#### [AIM OF THE EXERCISE]
Beneath this instruction is a listing. Transcribe from it only the stretch from the line with "(447, 317) = (357, 244): orange" through the line with "(623, 525) = (626, 417): brown", both end lines included, exactly as written.

#### [DATA FOR ANALYSIS]
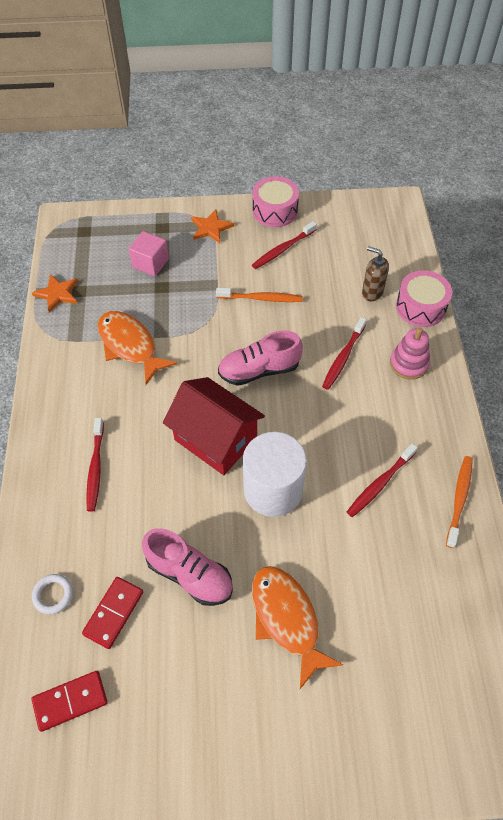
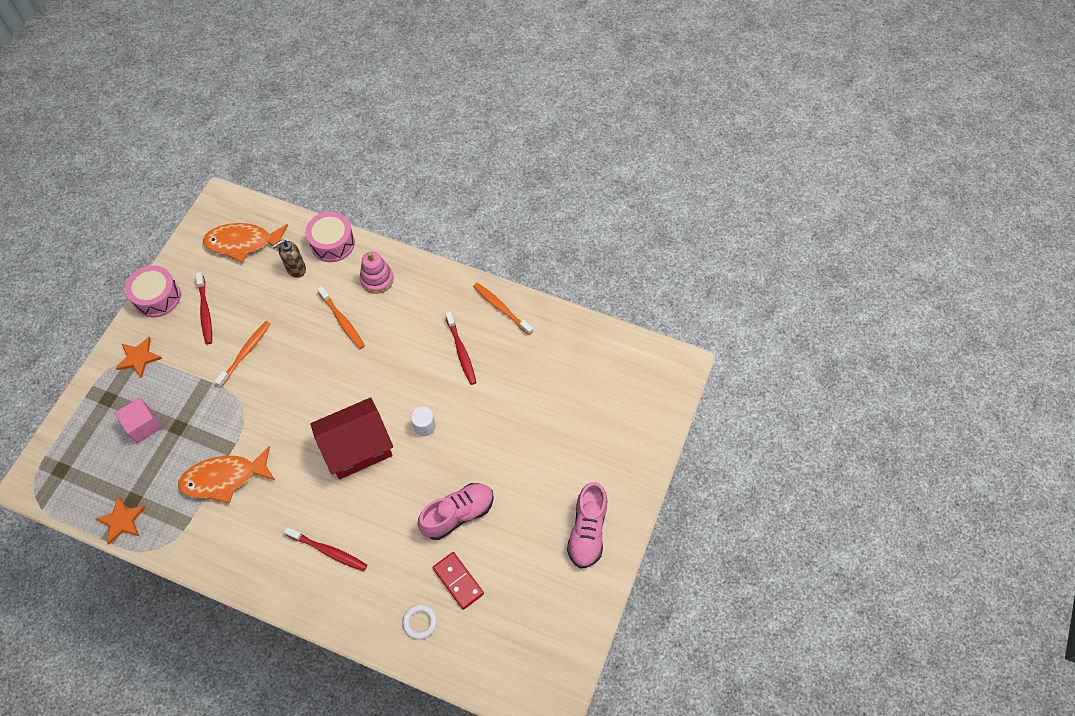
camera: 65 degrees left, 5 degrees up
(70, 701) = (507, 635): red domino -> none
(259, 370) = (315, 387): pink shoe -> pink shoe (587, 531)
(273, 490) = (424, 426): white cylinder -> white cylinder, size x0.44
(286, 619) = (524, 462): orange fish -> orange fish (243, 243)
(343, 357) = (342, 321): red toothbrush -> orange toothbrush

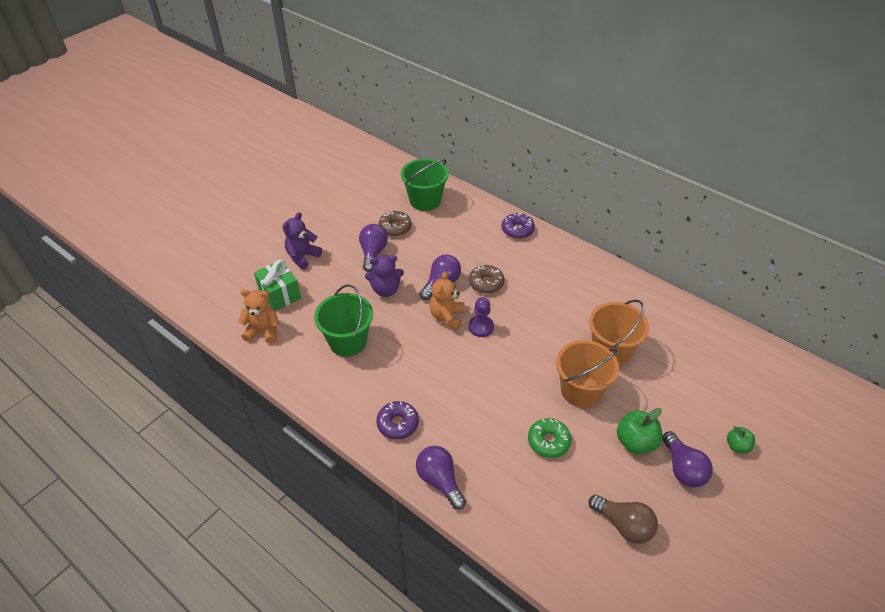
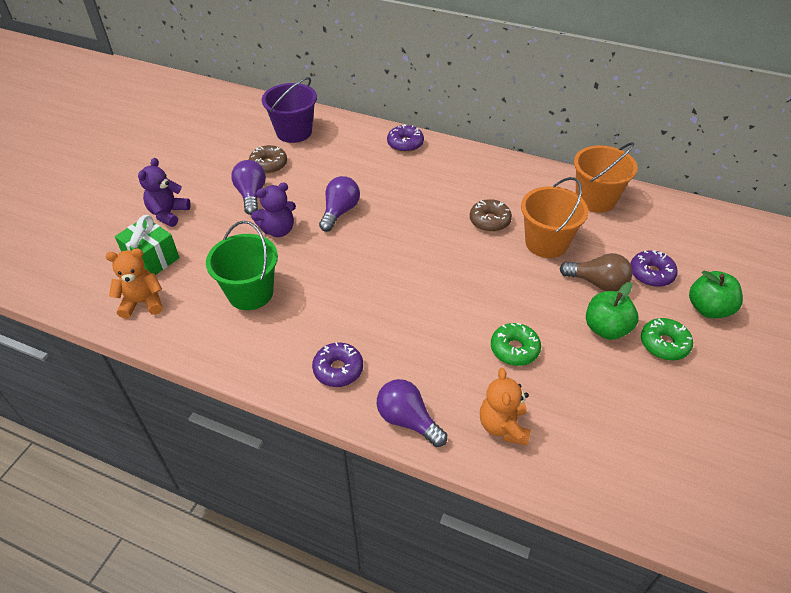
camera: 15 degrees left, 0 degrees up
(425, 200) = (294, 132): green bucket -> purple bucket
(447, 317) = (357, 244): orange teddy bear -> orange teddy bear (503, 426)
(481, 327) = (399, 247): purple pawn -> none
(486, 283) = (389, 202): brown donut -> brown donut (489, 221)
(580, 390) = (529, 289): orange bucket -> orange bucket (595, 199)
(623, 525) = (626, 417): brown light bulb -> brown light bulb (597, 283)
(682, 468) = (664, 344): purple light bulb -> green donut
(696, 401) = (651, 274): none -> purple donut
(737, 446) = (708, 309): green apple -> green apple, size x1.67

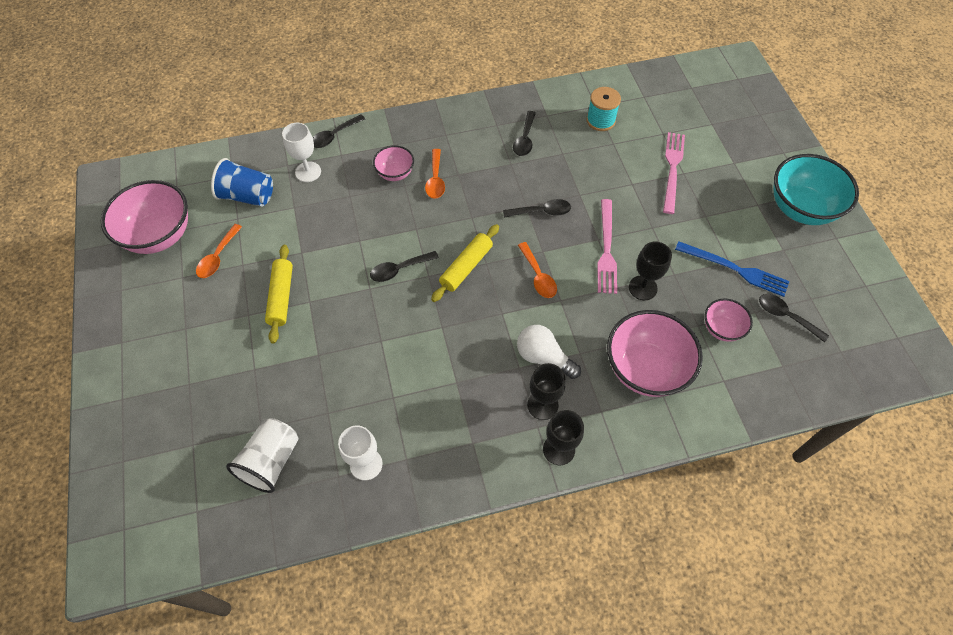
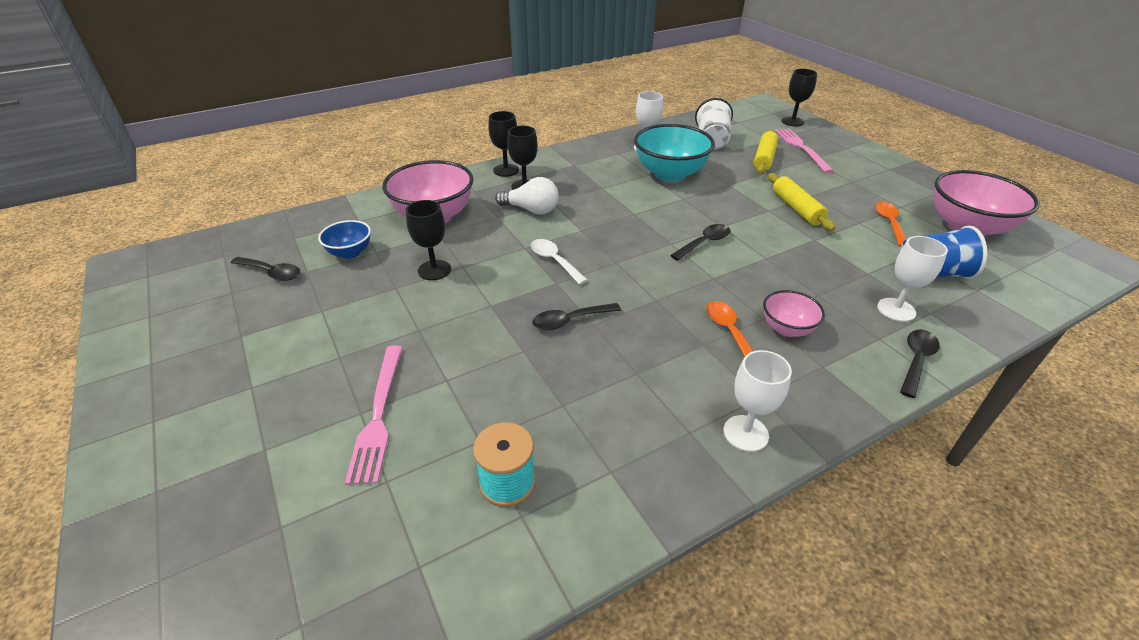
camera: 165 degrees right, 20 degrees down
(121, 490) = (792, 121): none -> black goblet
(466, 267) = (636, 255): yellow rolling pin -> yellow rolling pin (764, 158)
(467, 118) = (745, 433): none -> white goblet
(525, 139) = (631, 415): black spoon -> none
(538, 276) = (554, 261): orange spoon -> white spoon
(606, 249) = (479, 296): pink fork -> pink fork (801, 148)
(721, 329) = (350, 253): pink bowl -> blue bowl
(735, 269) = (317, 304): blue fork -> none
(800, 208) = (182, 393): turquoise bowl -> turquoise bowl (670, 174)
...
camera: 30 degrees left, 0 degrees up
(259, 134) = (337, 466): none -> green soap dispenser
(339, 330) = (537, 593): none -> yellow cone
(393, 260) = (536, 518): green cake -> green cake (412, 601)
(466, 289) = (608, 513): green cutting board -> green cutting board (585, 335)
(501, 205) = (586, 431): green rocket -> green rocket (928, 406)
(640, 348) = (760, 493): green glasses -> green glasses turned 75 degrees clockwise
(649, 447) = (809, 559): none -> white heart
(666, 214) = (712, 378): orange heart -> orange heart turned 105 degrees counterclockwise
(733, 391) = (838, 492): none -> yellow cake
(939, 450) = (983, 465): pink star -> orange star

#### [SOLUTION FOR THIS PROBLEM]
(447, 317) = (357, 244): orange teddy bear -> orange teddy bear (503, 426)
(481, 327) = (399, 247): purple pawn -> none
(486, 283) = (389, 202): brown donut -> brown donut (489, 221)
(580, 390) = (529, 289): orange bucket -> orange bucket (595, 199)
(623, 525) = (626, 417): brown light bulb -> brown light bulb (597, 283)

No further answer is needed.